* START Supplied information *
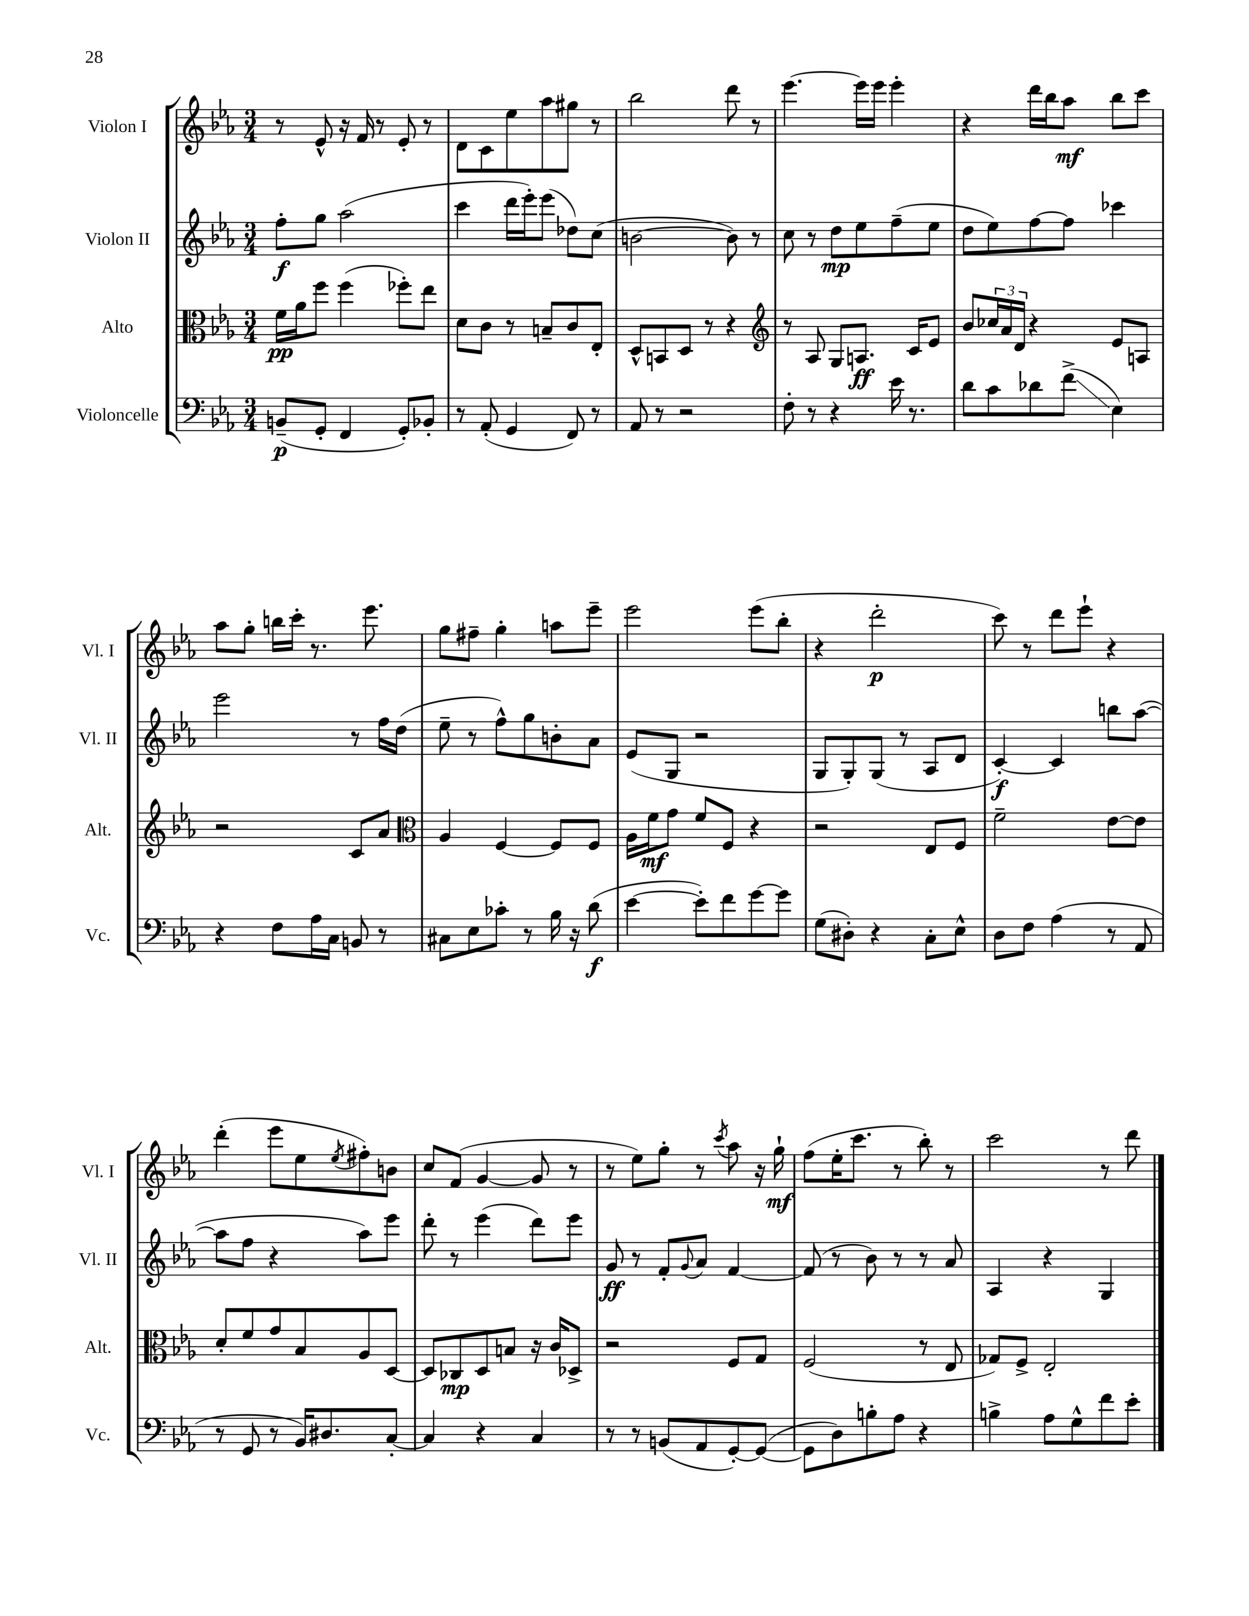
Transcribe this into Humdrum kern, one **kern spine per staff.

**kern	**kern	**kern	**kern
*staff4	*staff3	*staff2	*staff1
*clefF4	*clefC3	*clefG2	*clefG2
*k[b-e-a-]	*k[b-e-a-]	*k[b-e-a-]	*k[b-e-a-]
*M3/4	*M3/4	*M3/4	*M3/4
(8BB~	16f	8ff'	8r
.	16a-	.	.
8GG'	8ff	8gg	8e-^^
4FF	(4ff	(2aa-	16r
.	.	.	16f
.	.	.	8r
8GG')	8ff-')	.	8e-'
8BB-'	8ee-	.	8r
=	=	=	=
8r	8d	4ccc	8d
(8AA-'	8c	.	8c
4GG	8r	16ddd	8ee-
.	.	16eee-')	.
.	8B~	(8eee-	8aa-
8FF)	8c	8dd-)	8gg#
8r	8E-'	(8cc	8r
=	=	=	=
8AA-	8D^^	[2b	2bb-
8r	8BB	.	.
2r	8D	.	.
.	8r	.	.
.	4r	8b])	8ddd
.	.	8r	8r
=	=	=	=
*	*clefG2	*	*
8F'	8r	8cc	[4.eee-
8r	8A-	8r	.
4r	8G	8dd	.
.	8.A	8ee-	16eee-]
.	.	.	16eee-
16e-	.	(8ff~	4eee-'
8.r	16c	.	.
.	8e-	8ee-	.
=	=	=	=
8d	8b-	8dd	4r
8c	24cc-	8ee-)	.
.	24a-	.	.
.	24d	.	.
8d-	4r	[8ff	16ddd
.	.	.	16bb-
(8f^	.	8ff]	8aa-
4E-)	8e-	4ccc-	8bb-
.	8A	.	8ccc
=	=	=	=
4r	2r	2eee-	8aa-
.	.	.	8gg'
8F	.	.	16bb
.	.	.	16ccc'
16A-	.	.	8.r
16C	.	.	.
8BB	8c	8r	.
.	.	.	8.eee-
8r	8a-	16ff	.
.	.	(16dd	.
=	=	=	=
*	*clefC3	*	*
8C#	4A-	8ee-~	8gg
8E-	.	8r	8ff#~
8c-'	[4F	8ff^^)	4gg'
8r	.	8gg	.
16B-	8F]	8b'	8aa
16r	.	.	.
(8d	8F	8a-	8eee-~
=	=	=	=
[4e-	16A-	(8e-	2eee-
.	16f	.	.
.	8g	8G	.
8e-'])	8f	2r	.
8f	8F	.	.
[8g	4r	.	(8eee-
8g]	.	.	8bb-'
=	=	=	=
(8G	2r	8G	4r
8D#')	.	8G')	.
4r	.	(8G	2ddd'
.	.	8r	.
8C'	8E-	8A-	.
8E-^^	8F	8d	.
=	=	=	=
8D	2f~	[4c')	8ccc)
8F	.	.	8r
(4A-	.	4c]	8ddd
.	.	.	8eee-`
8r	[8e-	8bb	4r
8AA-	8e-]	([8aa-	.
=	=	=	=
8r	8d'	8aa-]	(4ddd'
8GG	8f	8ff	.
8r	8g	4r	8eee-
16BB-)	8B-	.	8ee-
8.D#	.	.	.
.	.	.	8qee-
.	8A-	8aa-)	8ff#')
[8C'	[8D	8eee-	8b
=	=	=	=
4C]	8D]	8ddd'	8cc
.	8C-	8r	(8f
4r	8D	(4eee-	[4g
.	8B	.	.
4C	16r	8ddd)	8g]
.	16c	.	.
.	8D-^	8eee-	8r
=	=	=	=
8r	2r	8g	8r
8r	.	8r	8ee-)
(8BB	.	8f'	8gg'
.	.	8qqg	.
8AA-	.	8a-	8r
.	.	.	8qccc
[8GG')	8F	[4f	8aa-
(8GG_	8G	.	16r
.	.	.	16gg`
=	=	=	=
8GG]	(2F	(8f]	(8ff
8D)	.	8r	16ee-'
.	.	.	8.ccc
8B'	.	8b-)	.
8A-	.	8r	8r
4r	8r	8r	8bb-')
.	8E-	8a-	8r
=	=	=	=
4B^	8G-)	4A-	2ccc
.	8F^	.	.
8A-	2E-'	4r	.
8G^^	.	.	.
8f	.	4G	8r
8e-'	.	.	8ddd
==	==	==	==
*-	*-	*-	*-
* END Supplied information *
* START Supplied information *
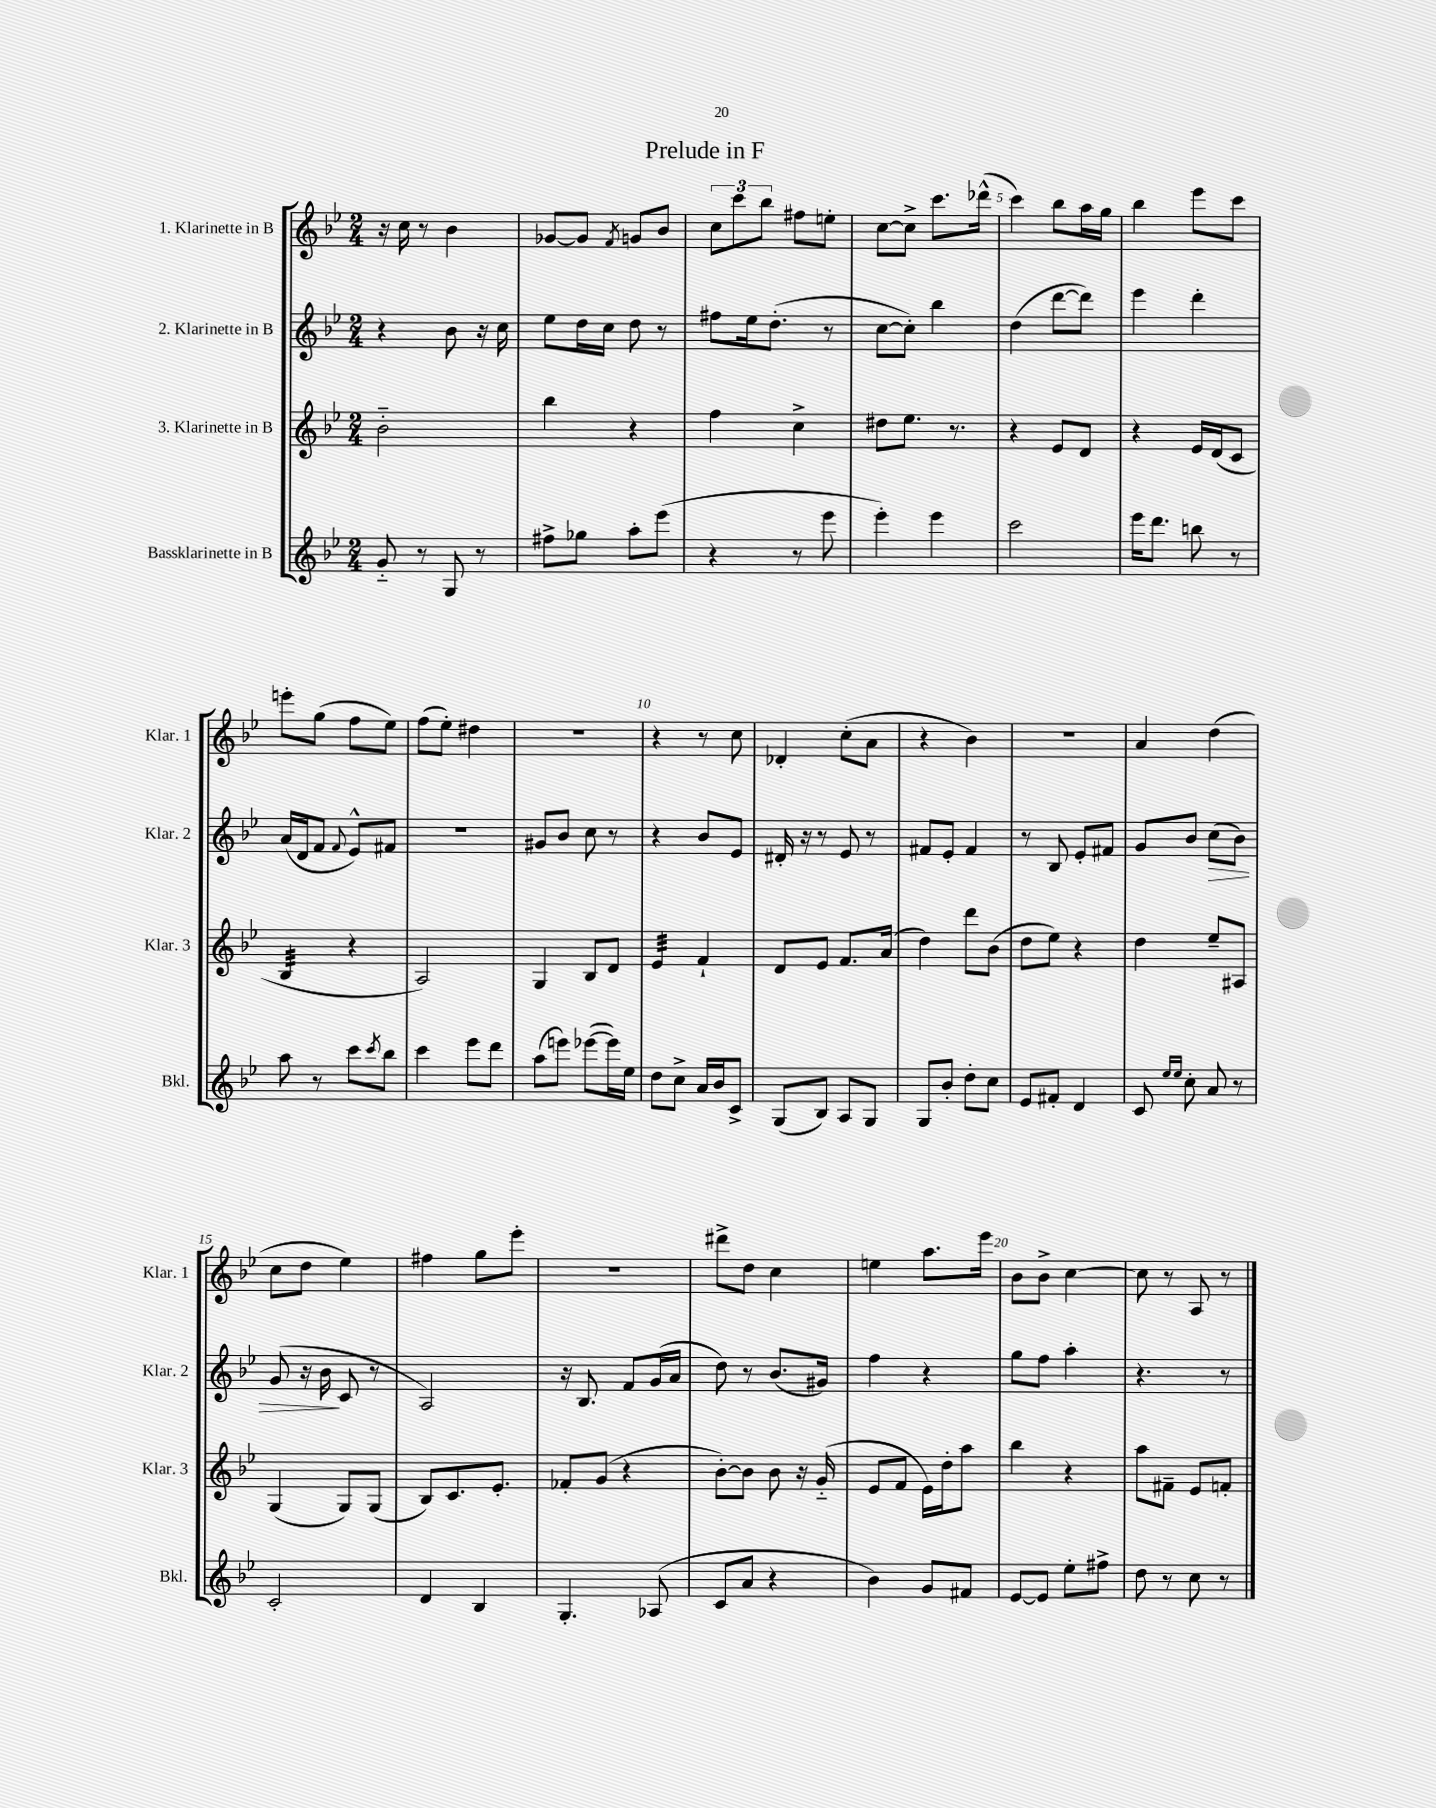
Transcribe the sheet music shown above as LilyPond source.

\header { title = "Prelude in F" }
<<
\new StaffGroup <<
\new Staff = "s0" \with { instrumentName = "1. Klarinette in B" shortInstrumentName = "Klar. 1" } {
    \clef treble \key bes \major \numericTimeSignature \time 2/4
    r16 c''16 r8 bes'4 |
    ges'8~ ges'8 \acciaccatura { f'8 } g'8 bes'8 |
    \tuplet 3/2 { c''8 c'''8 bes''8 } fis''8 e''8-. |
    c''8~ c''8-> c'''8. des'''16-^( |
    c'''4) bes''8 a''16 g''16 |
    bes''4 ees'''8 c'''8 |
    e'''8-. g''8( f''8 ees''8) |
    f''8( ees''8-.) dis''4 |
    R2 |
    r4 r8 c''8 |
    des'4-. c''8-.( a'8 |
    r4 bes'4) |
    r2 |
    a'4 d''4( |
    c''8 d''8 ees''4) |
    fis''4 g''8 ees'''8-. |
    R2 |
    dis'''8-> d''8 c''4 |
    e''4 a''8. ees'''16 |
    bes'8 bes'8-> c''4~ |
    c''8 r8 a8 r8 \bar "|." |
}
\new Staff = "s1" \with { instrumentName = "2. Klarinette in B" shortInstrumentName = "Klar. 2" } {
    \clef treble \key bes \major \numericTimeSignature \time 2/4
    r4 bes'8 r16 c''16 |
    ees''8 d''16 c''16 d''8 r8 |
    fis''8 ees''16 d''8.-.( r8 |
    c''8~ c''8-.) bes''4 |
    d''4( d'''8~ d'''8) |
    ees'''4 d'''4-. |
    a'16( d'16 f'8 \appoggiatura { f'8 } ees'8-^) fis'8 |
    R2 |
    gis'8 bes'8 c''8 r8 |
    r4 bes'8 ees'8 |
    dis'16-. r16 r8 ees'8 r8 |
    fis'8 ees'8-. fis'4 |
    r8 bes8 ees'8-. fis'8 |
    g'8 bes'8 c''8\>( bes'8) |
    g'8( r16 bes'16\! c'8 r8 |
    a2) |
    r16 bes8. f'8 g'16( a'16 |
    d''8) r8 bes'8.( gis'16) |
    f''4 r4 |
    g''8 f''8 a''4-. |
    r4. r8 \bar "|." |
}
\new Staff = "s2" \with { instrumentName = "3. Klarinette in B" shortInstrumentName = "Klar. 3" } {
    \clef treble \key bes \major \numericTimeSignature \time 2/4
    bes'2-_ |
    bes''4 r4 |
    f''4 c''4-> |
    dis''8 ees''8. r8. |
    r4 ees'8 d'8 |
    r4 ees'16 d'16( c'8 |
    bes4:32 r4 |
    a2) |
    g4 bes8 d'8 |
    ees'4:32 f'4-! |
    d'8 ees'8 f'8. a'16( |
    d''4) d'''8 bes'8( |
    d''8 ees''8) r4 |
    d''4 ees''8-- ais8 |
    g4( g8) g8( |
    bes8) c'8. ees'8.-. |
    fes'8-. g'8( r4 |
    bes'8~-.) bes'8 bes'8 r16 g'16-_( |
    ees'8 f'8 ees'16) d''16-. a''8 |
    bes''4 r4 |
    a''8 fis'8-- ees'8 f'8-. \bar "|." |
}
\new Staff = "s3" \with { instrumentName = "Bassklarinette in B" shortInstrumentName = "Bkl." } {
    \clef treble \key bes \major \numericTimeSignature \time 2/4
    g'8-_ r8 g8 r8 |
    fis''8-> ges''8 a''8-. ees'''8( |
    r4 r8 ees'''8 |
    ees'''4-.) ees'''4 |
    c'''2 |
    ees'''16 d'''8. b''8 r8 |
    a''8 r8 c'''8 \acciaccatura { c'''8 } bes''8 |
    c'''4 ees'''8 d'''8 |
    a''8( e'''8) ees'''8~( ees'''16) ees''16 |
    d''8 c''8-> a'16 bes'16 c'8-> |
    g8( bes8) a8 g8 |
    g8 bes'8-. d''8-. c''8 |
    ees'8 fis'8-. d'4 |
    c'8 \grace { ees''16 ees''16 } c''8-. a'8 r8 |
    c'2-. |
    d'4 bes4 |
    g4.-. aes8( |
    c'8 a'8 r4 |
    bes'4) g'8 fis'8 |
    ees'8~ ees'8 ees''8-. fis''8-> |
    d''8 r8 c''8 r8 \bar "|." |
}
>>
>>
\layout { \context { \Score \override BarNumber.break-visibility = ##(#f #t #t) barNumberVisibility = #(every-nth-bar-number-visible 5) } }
* END Supplied information *
▶ **Problem requirements**
Return each line of the data above that contains the string "shortInstrumentName", matching case exactly.

▶ **Answer for the task**
\new Staff = "s0" \with { instrumentName = "1. Klarinette in B" shortInstrumentName = "Klar. 1" } {
\new Staff = "s1" \with { instrumentName = "2. Klarinette in B" shortInstrumentName = "Klar. 2" } {
\new Staff = "s2" \with { instrumentName = "3. Klarinette in B" shortInstrumentName = "Klar. 3" } {
\new Staff = "s3" \with { instrumentName = "Bassklarinette in B" shortInstrumentName = "Bkl." } {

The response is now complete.